Work instruction — The lines below that include "trophy" are to be found and copied.

Records drawn from a dataset —
--- START ---
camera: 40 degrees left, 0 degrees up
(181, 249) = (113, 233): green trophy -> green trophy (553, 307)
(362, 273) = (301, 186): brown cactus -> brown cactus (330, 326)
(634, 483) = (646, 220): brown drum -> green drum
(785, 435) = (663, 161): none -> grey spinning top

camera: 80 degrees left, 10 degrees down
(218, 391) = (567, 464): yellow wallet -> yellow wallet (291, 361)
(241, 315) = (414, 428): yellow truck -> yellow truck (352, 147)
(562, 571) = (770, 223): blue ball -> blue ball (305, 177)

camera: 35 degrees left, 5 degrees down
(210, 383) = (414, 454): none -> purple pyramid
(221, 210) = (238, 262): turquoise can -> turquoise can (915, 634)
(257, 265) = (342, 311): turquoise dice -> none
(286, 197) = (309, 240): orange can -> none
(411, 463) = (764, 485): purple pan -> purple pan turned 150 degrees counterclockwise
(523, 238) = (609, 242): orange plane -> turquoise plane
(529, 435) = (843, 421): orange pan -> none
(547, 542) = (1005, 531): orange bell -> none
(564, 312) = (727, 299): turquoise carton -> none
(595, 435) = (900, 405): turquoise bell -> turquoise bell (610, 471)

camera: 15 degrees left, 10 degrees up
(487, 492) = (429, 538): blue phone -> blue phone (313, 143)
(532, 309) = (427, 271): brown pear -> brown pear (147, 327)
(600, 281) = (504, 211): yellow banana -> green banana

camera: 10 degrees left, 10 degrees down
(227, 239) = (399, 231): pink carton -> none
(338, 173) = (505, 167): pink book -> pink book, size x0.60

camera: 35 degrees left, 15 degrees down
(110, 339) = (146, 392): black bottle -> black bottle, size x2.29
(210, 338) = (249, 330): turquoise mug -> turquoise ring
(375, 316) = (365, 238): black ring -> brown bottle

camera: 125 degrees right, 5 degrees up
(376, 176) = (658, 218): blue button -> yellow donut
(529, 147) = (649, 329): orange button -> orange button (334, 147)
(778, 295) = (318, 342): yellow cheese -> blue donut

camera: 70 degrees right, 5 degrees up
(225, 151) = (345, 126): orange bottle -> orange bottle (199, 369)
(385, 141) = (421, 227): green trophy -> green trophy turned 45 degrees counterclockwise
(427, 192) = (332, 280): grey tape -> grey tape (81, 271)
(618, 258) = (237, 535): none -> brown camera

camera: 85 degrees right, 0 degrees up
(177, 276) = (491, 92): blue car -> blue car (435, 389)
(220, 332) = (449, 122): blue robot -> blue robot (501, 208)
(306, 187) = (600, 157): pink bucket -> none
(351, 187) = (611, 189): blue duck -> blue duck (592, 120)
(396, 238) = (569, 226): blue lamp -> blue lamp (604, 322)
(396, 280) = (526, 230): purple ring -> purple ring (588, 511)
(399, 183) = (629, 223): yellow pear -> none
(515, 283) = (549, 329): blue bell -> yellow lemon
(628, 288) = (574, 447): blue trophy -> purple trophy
--- END ---
Written response —
(181, 249) = (113, 233): green trophy -> green trophy (553, 307)
(385, 141) = (421, 227): green trophy -> green trophy turned 45 degrees counterclockwise
(628, 288) = (574, 447): blue trophy -> purple trophy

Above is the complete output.